(Collected data)
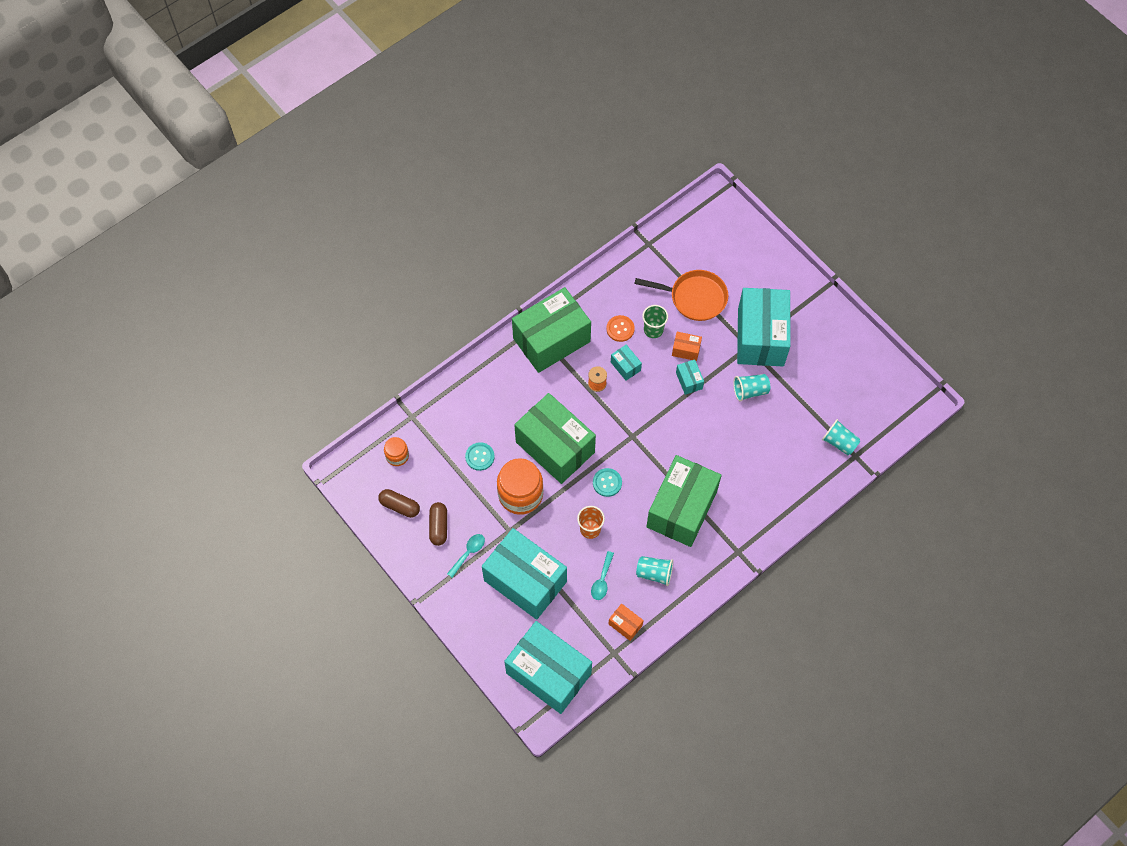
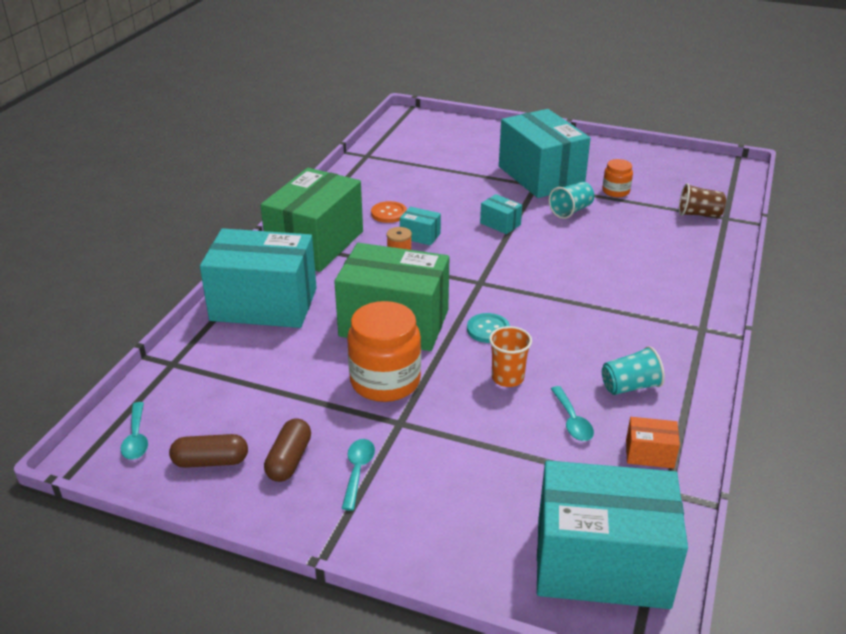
camera: 30 degrees left, 30 degrees down
(370, 468) = (136, 438): none -> turquoise spoon
(397, 456) = (173, 409): orange jar -> orange jar (616, 191)
(438, 526) = (289, 460): brown capsule -> brown capsule turned 45 degrees clockwise
(480, 457) = (299, 367): turquoise button -> none
(525, 581) = (468, 467): turquoise box -> turquoise box (264, 304)
(653, 330) = (426, 203): green cup -> none
(681, 509) = (599, 318): green box -> none
(686, 350) = (474, 206): orange box -> none
(694, 297) = (447, 172): orange pan -> none
(839, 442) = (699, 214): turquoise cup -> brown cup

Task description: Set down the entries word for word, omitting all pictures.

Task result:
camera: 30 degrees left, 30 degrees down
(370, 468) = (136, 438): none -> turquoise spoon
(397, 456) = (173, 409): orange jar -> orange jar (616, 191)
(438, 526) = (289, 460): brown capsule -> brown capsule turned 45 degrees clockwise
(480, 457) = (299, 367): turquoise button -> none
(525, 581) = (468, 467): turquoise box -> turquoise box (264, 304)
(653, 330) = (426, 203): green cup -> none
(681, 509) = (599, 318): green box -> none
(686, 350) = (474, 206): orange box -> none
(694, 297) = (447, 172): orange pan -> none
(839, 442) = (699, 214): turquoise cup -> brown cup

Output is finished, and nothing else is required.